┏━━

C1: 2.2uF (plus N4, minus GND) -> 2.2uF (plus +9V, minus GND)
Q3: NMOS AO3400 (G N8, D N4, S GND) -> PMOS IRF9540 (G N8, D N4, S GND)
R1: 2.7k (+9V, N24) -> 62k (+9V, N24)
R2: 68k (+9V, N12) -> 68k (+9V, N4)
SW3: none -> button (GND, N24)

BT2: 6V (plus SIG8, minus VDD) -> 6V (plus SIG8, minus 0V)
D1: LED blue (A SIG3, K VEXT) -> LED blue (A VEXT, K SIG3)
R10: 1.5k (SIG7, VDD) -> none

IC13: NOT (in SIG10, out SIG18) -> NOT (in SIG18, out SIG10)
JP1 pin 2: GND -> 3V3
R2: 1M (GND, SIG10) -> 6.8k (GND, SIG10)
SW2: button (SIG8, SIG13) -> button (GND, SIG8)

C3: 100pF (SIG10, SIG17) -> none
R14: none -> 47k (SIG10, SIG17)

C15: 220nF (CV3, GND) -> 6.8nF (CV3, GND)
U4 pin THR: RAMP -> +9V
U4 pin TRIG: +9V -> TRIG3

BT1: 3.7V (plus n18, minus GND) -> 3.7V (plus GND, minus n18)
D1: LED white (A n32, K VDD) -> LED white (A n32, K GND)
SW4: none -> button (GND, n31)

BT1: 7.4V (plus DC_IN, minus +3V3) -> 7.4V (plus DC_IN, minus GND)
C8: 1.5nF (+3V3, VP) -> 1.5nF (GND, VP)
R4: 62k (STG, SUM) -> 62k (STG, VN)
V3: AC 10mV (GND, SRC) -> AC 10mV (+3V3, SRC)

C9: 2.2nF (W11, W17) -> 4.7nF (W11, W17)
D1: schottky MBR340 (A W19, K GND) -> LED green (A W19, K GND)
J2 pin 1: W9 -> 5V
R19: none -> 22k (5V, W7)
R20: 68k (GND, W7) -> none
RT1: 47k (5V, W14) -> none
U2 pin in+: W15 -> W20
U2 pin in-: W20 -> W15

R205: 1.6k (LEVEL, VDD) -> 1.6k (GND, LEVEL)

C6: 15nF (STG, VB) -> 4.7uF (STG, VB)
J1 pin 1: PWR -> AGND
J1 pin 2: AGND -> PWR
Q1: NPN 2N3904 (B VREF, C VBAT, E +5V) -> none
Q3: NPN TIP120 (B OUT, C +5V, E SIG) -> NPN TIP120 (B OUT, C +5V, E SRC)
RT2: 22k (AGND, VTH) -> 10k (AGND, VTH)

┗━━

Work to be completed |
Which lines of the data contain the string "none"? Copy each of them.

Answer to this problem |
SW3: none -> button (GND, N24)
R10: 1.5k (SIG7, VDD) -> none
C3: 100pF (SIG10, SIG17) -> none
R14: none -> 47k (SIG10, SIG17)
SW4: none -> button (GND, n31)
R19: none -> 22k (5V, W7)
R20: 68k (GND, W7) -> none
RT1: 47k (5V, W14) -> none
Q1: NPN 2N3904 (B VREF, C VBAT, E +5V) -> none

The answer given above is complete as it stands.